>>>

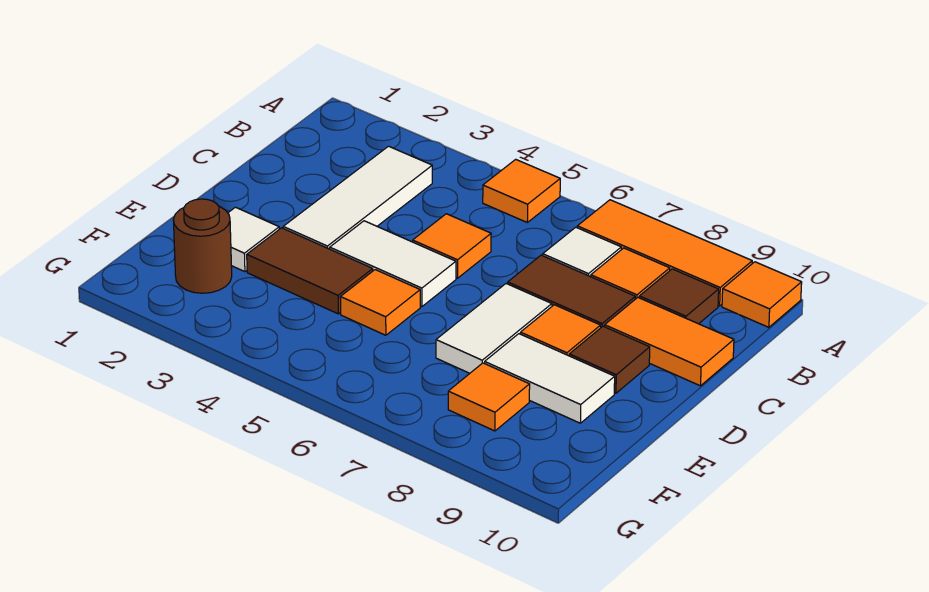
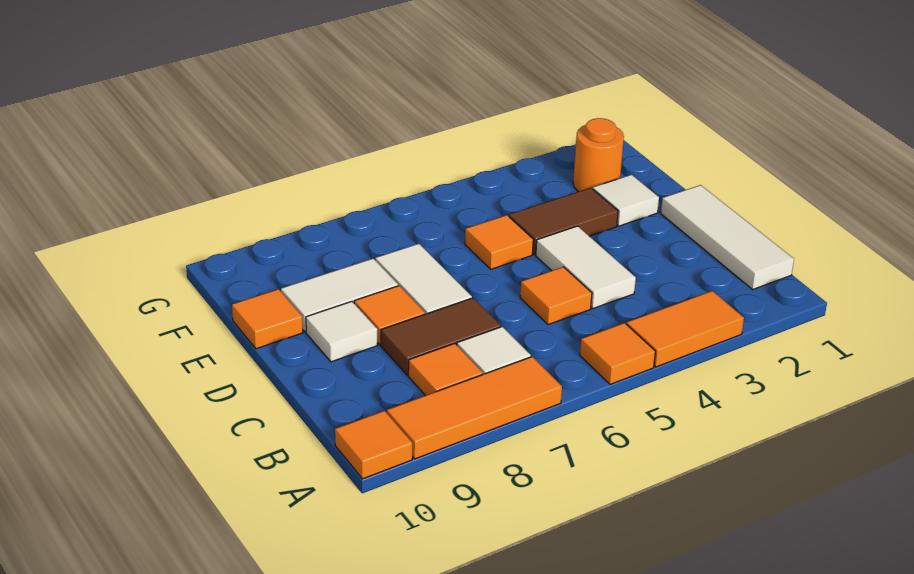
white tile B3:D3 level 1 -> white tile B1:D1 level 1
brown tile B9 level 1 -> none
orange tile C9:C10 level 1 -> orange tile A3:A4 level 1
white tile D4:D5 level 1 -> white tile C4:D4 level 1
brown tile D9 level 1 -> white tile D9 level 1
brown round brick F2 level 1 -> orange round brick F2 level 1
orange tile F8 level 1 -> orange tile E10 level 1

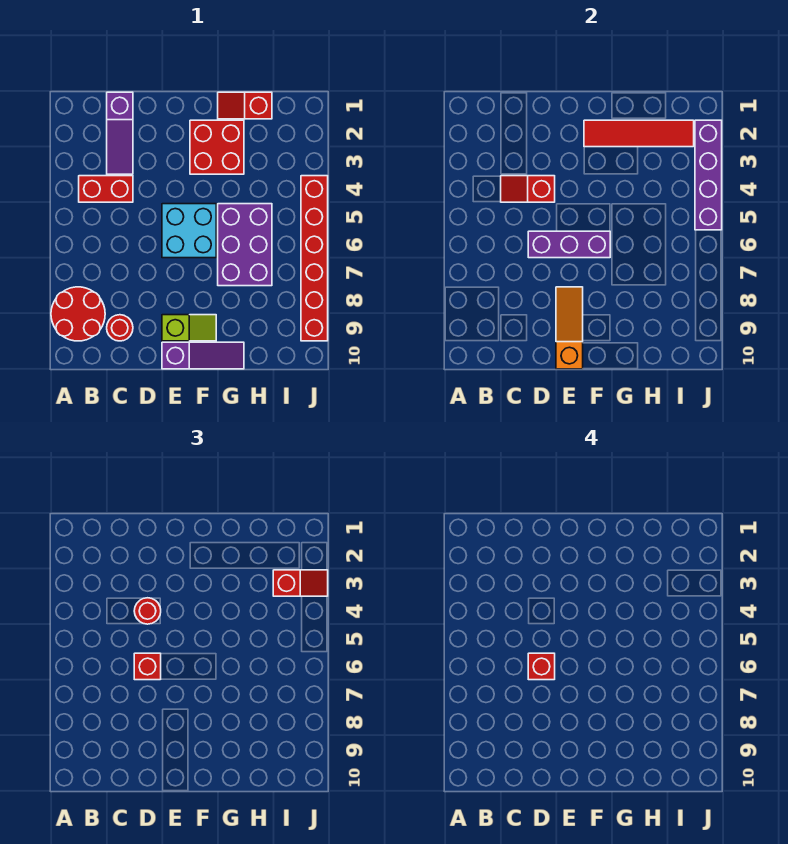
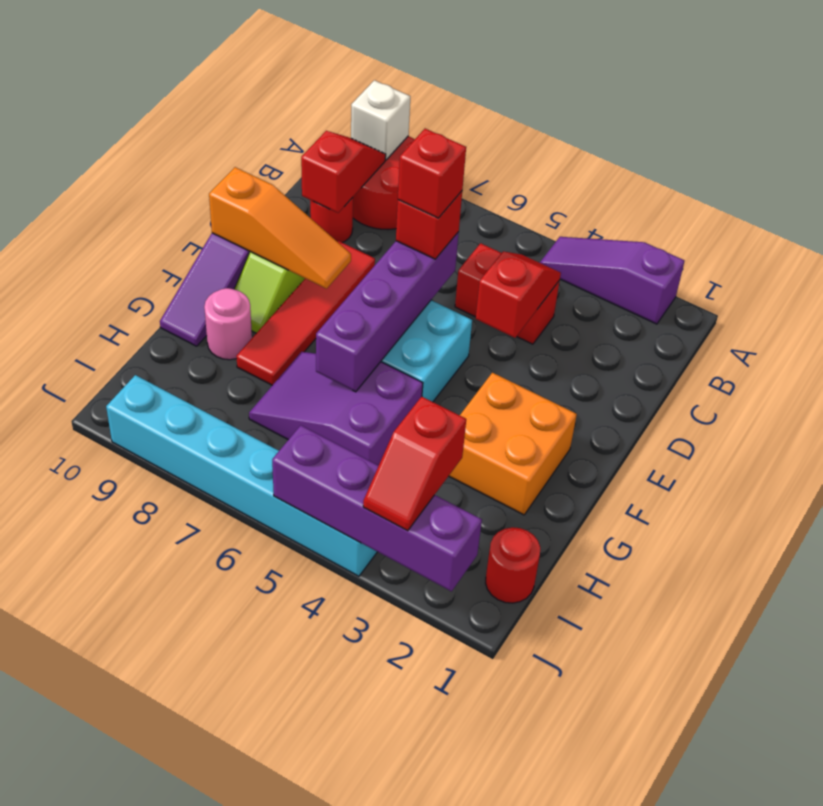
none -> white brick A9 level 2
red brick B4:C4 level 1 -> red brick C4:C5 level 1
purple slope C1:C3 level 1 top 1 -> purple slope A2:A4 level 1 top 2
red round brick D4 level 3 -> red round brick I1 level 1
purple brick D6:F6 level 2 -> purple brick D6:G6 level 2
red brick F2:G3 level 1 -> orange brick F2:G3 level 1
red tile F2:I2 level 2 -> red tile D8:G8 level 1
red slope G1:H1 level 1 top H -> red slope B9:C9 level 2 top C
purple brick G5:H7 level 1 -> purple slope G5:H7 level 1 top 5
none -> pink round brick G9 level 1
red brick J4:J9 level 1 -> cyan brick J4:J9 level 1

<<<

**Problem to work on:** Copy out each line from the listing that contains the string "orange".

**Result for this task:**
orange tile C9:C10 level 1 -> orange tile A3:A4 level 1
brown round brick F2 level 1 -> orange round brick F2 level 1
orange tile F8 level 1 -> orange tile E10 level 1
red brick F2:G3 level 1 -> orange brick F2:G3 level 1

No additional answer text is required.